Brief
Gather all lines with the word "section" in them.

Input data
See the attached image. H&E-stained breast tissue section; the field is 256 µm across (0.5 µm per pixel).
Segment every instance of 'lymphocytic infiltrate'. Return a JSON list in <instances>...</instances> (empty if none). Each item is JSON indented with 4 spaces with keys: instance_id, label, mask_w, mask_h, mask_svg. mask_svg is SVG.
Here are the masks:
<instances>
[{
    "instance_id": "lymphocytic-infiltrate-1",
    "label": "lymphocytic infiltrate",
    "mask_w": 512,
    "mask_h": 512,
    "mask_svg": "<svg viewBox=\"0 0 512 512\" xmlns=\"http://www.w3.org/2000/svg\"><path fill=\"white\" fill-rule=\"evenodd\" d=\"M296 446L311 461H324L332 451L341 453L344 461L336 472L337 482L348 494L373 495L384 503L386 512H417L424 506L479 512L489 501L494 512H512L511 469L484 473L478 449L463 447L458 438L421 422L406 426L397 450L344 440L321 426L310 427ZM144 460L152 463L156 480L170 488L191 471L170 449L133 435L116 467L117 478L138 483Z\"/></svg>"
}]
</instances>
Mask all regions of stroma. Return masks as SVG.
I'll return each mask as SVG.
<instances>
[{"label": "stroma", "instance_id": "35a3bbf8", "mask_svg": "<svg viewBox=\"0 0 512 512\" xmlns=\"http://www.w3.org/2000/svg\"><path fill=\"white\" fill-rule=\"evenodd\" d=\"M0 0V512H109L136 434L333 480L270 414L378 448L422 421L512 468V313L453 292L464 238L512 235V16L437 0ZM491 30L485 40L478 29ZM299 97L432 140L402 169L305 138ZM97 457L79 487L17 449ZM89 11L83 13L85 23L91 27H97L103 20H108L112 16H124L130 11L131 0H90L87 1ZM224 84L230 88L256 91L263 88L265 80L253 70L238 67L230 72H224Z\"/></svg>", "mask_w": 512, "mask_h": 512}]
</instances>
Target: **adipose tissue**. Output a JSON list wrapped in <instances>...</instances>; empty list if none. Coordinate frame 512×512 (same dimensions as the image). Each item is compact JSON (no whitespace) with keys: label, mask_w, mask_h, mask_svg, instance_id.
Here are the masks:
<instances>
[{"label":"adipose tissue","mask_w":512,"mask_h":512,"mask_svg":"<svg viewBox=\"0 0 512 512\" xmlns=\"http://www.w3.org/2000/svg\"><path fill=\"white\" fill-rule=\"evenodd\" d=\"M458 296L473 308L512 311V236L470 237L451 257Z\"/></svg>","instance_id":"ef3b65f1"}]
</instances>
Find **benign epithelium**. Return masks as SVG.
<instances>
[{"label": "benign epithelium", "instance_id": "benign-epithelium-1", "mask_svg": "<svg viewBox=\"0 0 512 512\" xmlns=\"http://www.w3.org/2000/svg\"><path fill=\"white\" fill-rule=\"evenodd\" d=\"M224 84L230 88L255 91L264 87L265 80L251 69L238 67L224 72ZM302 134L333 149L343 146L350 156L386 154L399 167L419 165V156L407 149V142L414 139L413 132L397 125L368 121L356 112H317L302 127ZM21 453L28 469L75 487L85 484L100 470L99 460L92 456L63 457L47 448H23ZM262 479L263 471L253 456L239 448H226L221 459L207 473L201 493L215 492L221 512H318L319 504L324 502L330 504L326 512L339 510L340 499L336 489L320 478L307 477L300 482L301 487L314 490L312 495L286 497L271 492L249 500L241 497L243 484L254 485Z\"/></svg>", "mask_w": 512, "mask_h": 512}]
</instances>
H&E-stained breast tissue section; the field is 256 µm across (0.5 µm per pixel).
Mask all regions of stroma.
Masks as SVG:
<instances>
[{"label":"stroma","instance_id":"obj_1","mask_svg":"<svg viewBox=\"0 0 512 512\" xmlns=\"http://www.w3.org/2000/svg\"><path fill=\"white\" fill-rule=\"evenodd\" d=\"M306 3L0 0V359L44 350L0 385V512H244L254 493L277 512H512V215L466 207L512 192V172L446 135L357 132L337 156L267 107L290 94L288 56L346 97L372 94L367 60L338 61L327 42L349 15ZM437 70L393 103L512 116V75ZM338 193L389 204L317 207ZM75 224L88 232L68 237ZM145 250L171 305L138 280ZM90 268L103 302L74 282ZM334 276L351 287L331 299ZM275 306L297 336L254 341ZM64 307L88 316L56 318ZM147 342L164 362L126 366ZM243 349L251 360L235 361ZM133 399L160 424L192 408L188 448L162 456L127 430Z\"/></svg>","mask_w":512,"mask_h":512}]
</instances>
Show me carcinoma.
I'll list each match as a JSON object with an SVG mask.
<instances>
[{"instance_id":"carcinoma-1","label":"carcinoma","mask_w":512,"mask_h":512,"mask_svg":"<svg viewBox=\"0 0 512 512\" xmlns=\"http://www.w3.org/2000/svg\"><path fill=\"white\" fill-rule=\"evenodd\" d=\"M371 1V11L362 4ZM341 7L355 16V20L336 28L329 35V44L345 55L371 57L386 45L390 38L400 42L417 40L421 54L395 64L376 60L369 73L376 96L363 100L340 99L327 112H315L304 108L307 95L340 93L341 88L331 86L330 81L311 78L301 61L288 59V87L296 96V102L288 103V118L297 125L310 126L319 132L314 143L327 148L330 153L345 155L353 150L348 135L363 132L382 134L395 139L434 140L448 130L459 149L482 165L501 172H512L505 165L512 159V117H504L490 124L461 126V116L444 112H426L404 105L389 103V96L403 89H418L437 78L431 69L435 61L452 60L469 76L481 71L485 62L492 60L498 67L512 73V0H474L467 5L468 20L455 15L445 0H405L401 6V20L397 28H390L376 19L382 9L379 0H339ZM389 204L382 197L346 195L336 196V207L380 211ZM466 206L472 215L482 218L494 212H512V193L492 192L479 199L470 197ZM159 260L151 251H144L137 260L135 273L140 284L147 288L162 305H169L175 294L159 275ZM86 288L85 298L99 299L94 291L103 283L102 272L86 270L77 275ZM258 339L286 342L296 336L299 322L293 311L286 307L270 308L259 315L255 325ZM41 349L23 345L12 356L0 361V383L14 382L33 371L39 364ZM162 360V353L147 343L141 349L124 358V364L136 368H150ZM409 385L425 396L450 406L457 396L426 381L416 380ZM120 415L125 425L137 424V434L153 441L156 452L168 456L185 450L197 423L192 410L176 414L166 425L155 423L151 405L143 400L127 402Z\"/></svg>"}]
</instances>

Answer to this task
See the attached image. H&E-stained breast tissue section; the field is 256 µm across (0.5 µm per pixel).
H&E-stained breast tissue section; the field is 256 µm across (0.5 µm per pixel).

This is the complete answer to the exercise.